(Scene change data)
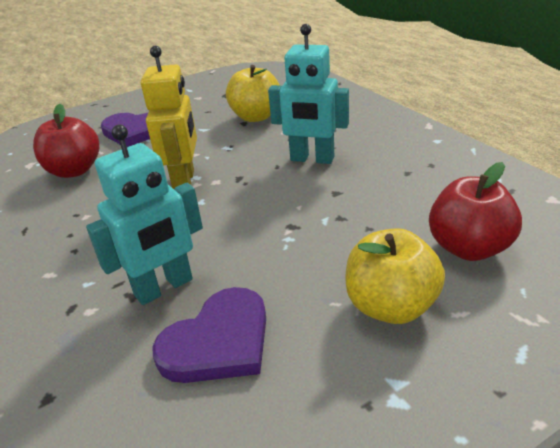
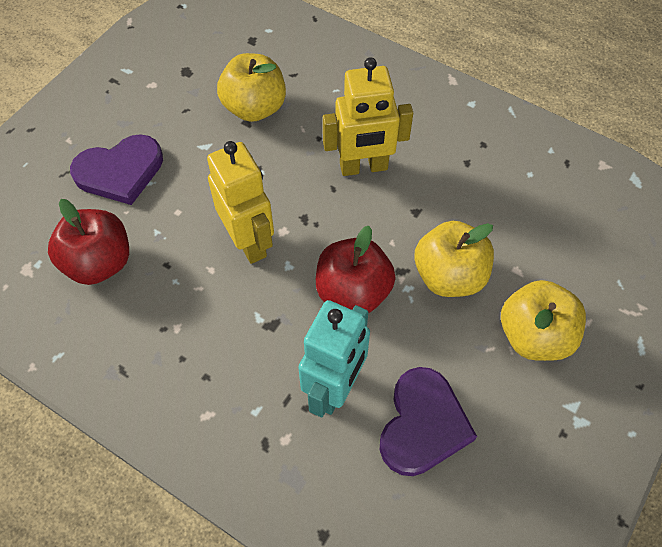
camera: 30 degrees left, 25 degrees up
(312, 159) = (363, 167): turquoise robot -> yellow robot
(334, 239) = (449, 276): none -> yellow apple
(469, 248) = (563, 249): red apple -> red apple (353, 292)

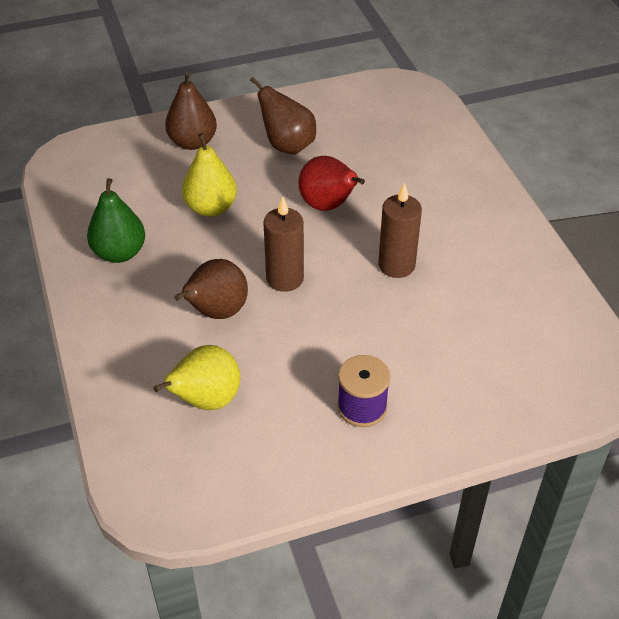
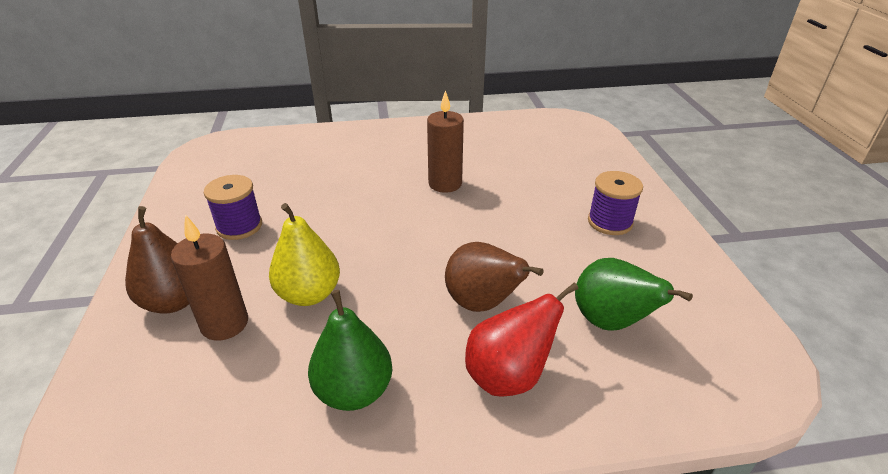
camera: 80 degrees left, 10 degrees down
(206, 400) = (610, 322): yellow pear -> green pear
(285, 278) = (444, 249): brown candle -> brown candle (225, 324)
(287, 145) = (239, 226): brown pear -> purple spool
(328, 205) = (349, 211): red pear -> red pear (508, 376)

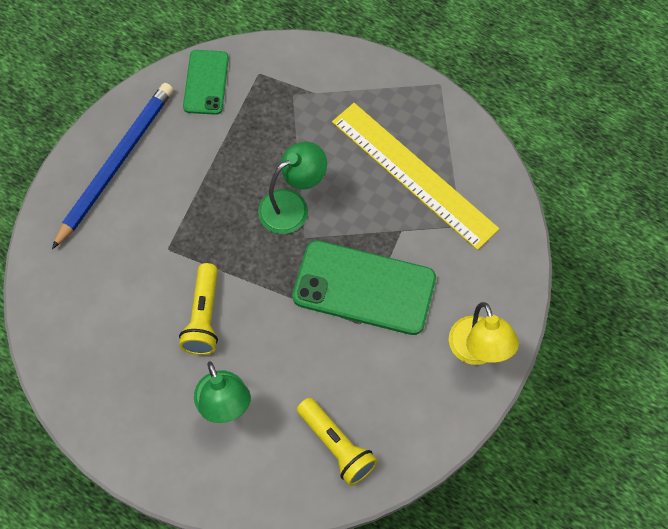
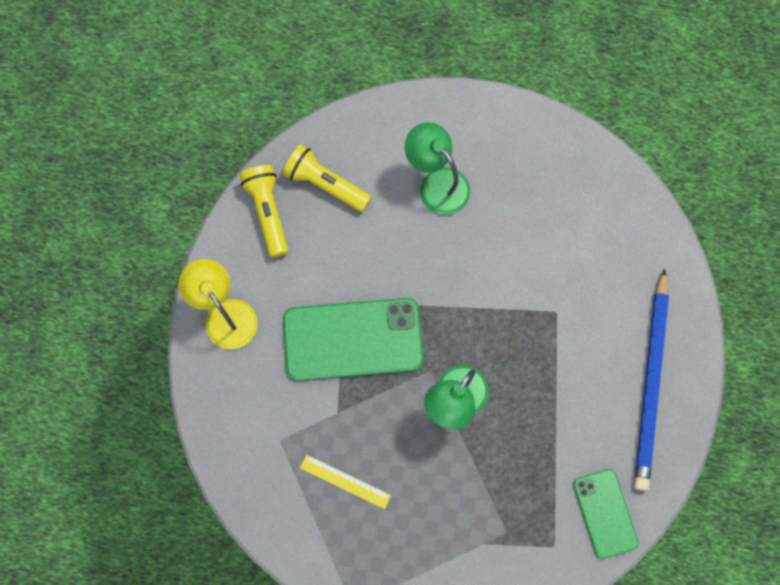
camera: 160 degrees right, 10 degrees up
(203, 317) = (492, 257): yellow flashlight -> yellow flashlight (268, 212)
(414, 174) = (345, 481): yellow ruler -> yellow ruler, size x0.43

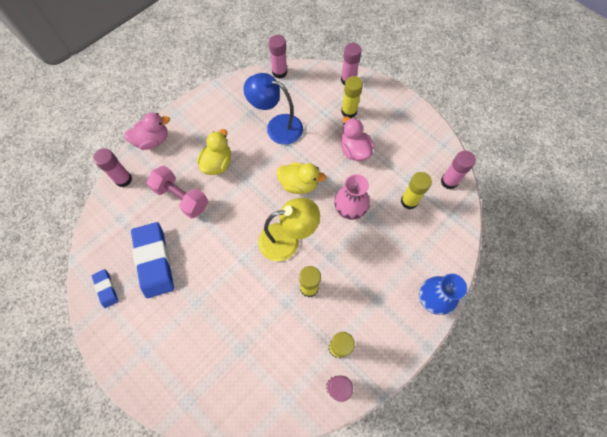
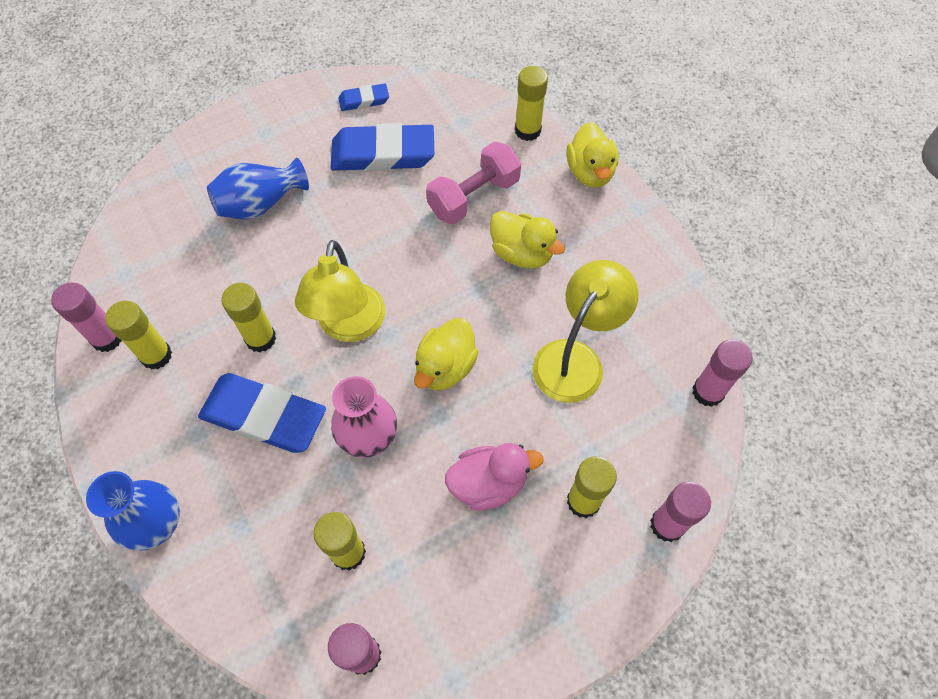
camera: 105 degrees right, 5 degrees down
(123, 179) = (527, 130): pink glue stick -> yellow glue stick
(153, 140) = (590, 172): pink duck -> yellow duck
(210, 327) = (260, 204): none -> blue vase
(277, 127) = (575, 359): blue lamp -> yellow lamp
(355, 267) = (264, 416): none -> blue eraser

## WORK ORDER
Each of the lines from the one that contains "(123, 179) = (527, 130): pink" through the last line of the data needs to be repeated exactly, with no others.

## WRITTEN SOLUTION
(123, 179) = (527, 130): pink glue stick -> yellow glue stick
(153, 140) = (590, 172): pink duck -> yellow duck
(210, 327) = (260, 204): none -> blue vase
(277, 127) = (575, 359): blue lamp -> yellow lamp
(355, 267) = (264, 416): none -> blue eraser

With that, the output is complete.